DIRECTIVE: Write out unchanged the part of the data that runs from its first line through the line containing "Tripoli date: 11/29 SUN -> 11/28 SAT", both ends included.

* begin RECORDS FOR THIS EXERCISE *

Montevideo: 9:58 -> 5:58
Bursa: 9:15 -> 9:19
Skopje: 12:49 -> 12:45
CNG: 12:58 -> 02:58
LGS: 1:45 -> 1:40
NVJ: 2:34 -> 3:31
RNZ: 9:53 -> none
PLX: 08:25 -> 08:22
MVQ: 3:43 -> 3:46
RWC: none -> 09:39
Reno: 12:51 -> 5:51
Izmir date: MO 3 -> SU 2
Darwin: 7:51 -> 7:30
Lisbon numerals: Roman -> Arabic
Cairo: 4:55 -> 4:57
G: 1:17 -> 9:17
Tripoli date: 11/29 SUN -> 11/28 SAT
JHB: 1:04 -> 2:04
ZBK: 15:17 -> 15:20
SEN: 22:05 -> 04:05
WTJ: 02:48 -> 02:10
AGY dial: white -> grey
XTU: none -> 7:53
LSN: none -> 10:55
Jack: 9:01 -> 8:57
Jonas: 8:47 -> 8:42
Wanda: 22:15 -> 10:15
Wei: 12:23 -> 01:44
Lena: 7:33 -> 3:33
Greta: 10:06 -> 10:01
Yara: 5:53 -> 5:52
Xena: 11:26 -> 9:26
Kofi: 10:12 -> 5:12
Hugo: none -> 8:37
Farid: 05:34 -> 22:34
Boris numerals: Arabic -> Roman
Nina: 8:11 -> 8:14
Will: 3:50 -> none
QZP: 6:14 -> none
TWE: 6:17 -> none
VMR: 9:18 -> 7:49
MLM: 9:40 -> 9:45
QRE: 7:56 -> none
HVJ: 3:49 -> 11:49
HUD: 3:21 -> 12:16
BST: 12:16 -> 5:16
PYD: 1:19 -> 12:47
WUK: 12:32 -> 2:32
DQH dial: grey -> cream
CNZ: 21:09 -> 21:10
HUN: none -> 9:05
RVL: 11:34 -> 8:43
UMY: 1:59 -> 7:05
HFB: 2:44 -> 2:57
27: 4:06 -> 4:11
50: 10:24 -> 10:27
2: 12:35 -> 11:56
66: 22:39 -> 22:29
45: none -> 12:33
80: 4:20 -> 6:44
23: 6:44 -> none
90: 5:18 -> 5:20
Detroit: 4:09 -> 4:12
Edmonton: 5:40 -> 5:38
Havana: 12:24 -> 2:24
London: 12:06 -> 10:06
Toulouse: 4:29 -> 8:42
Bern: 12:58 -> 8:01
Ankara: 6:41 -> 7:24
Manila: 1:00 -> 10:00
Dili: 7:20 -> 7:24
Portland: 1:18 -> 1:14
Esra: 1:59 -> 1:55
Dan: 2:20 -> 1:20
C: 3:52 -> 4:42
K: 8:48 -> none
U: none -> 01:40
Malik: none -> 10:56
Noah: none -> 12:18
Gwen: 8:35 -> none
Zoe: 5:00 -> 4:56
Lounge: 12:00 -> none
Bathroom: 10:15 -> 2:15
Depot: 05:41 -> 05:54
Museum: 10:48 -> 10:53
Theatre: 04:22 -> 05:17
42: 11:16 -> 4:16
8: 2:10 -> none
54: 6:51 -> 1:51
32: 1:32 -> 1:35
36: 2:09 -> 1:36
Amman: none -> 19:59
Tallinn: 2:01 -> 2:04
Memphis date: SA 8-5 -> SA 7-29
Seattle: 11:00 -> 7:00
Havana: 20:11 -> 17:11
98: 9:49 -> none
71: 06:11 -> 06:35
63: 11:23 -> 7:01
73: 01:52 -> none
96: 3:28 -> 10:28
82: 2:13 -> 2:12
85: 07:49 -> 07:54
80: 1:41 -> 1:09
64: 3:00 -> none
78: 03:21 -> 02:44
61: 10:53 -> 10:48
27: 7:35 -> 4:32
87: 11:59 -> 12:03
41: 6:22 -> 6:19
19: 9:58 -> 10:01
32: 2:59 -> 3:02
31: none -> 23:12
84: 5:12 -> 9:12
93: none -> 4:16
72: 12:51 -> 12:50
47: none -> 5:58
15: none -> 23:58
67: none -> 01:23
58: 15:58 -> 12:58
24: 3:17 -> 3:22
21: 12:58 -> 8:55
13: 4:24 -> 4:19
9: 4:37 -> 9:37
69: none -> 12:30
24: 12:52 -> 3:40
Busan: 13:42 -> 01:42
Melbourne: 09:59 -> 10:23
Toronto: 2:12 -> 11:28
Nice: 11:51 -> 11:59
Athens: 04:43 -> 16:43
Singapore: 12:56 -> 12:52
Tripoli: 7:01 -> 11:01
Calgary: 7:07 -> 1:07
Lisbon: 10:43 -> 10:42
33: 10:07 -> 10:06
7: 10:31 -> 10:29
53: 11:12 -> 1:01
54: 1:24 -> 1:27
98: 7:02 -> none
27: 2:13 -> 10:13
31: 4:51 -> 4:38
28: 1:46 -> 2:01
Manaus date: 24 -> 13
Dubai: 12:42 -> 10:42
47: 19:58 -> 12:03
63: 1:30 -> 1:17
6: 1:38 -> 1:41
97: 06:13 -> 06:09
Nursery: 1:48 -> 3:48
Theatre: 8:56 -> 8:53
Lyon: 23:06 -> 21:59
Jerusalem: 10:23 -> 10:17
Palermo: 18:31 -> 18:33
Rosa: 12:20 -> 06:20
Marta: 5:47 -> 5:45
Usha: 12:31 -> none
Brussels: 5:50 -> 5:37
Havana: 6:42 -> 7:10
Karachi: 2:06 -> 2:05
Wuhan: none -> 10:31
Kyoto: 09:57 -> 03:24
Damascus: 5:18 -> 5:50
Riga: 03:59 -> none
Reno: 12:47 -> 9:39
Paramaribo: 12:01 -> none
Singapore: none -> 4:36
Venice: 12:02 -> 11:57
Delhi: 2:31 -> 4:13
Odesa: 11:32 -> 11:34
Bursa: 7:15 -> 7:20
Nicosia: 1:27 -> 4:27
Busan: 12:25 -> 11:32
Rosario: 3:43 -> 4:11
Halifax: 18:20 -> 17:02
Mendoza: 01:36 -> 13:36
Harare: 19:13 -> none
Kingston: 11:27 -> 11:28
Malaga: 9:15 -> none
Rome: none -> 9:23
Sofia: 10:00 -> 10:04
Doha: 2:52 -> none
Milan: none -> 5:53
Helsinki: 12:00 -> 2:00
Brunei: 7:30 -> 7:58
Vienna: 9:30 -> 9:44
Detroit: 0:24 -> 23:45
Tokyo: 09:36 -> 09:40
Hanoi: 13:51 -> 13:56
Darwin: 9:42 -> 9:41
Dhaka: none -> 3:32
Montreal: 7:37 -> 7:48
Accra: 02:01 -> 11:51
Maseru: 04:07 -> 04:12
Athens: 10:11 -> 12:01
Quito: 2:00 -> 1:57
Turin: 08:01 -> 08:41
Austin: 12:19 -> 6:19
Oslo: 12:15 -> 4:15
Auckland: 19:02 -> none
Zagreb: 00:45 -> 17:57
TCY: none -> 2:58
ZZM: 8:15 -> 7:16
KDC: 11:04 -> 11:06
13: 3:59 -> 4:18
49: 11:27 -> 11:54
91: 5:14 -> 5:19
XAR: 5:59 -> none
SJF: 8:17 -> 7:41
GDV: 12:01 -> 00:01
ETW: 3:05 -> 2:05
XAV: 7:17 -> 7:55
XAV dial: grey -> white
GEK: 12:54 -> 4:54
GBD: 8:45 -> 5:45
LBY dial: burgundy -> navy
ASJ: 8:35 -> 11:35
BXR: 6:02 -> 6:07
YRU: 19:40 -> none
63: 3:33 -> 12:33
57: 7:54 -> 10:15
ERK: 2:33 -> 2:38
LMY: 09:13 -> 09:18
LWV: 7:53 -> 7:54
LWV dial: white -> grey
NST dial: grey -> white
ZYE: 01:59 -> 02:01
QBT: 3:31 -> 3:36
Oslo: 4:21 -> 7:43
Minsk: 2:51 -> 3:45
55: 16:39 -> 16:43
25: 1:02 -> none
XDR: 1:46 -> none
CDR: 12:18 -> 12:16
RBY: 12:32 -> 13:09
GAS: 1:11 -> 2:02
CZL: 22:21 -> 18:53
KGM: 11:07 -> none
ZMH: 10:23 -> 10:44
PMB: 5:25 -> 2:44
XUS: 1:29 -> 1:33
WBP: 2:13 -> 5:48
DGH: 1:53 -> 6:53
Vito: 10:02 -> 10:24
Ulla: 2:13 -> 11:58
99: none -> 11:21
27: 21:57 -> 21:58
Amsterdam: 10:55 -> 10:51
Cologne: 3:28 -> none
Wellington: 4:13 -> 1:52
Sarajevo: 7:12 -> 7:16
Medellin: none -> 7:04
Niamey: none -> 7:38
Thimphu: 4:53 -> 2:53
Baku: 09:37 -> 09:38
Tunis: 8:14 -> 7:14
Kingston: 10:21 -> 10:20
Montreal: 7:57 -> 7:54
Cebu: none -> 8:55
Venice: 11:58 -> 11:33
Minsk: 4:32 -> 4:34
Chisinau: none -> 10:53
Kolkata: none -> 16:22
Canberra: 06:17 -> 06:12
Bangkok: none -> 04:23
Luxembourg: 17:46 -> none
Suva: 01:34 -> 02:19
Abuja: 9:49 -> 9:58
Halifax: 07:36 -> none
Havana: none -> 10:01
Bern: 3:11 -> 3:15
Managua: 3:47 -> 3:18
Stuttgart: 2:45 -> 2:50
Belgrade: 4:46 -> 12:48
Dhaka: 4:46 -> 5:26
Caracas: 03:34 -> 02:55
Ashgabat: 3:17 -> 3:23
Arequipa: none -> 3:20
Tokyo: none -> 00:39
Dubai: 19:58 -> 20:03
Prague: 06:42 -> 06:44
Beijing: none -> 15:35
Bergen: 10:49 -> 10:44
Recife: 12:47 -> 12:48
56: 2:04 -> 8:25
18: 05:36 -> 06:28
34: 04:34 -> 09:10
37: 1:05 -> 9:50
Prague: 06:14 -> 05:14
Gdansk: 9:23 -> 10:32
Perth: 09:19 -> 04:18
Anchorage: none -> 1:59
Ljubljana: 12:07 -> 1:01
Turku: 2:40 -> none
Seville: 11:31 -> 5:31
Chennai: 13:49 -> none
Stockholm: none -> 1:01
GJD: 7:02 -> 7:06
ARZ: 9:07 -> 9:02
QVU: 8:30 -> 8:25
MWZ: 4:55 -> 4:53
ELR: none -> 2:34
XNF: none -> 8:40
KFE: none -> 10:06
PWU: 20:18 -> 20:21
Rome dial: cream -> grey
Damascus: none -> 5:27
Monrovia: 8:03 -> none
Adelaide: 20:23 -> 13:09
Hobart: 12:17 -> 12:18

* end RECORDS FOR THIS EXERCISE *

RESPONSE TO THIS TASK:
Montevideo: 9:58 -> 5:58
Bursa: 9:15 -> 9:19
Skopje: 12:49 -> 12:45
CNG: 12:58 -> 02:58
LGS: 1:45 -> 1:40
NVJ: 2:34 -> 3:31
RNZ: 9:53 -> none
PLX: 08:25 -> 08:22
MVQ: 3:43 -> 3:46
RWC: none -> 09:39
Reno: 12:51 -> 5:51
Izmir date: MO 3 -> SU 2
Darwin: 7:51 -> 7:30
Lisbon numerals: Roman -> Arabic
Cairo: 4:55 -> 4:57
G: 1:17 -> 9:17
Tripoli date: 11/29 SUN -> 11/28 SAT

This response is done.